§ **WORK ORDER**
Please set down each record exactly as it appears, but leave out any pictures.

§ **RECORDED INFORMATION**
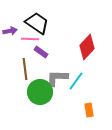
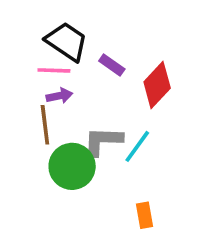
purple arrow: (10, 31) -> (59, 96), moved
purple rectangle: (41, 52) -> (112, 65), moved
orange rectangle: (89, 110) -> (144, 215), moved

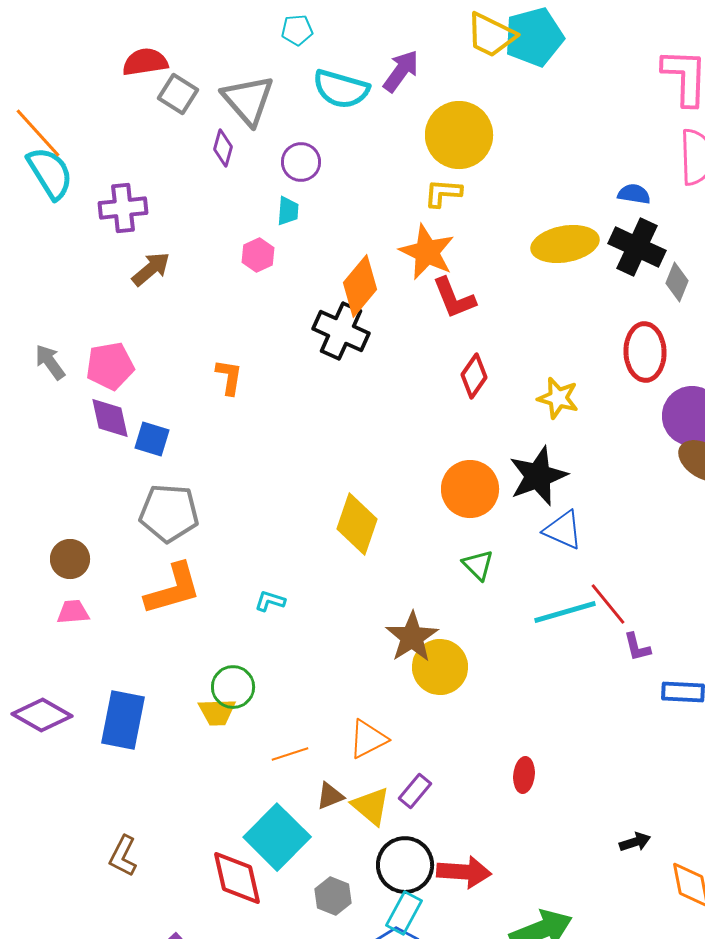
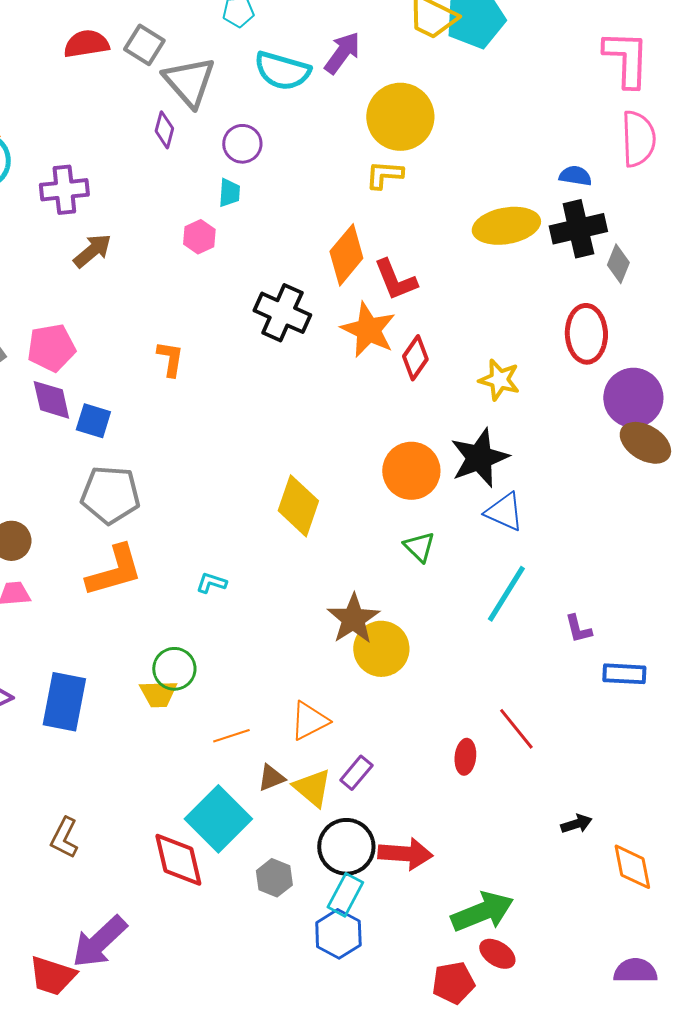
gray square: (178, 94) -> (144, 45), moved
black cross: (637, 247) -> (578, 229), turned -38
orange star: (427, 252) -> (368, 330), moved
orange diamond: (360, 286) -> (346, 255), moved
red line: (608, 604) -> (516, 729), moved
cyan line: (565, 612) -> (506, 594), turned -42

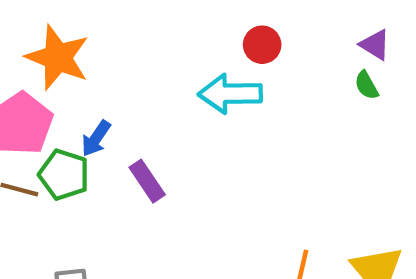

§ **ANSWER SPACE**
purple arrow: (10, 31) -> (59, 96), moved
purple rectangle: (41, 52) -> (112, 65), moved
orange rectangle: (89, 110) -> (144, 215), moved

gray square: (178, 94) -> (144, 45), moved
black cross: (637, 247) -> (578, 229), turned -38
orange star: (427, 252) -> (368, 330), moved
orange diamond: (360, 286) -> (346, 255), moved
red line: (608, 604) -> (516, 729), moved
cyan line: (565, 612) -> (506, 594), turned -42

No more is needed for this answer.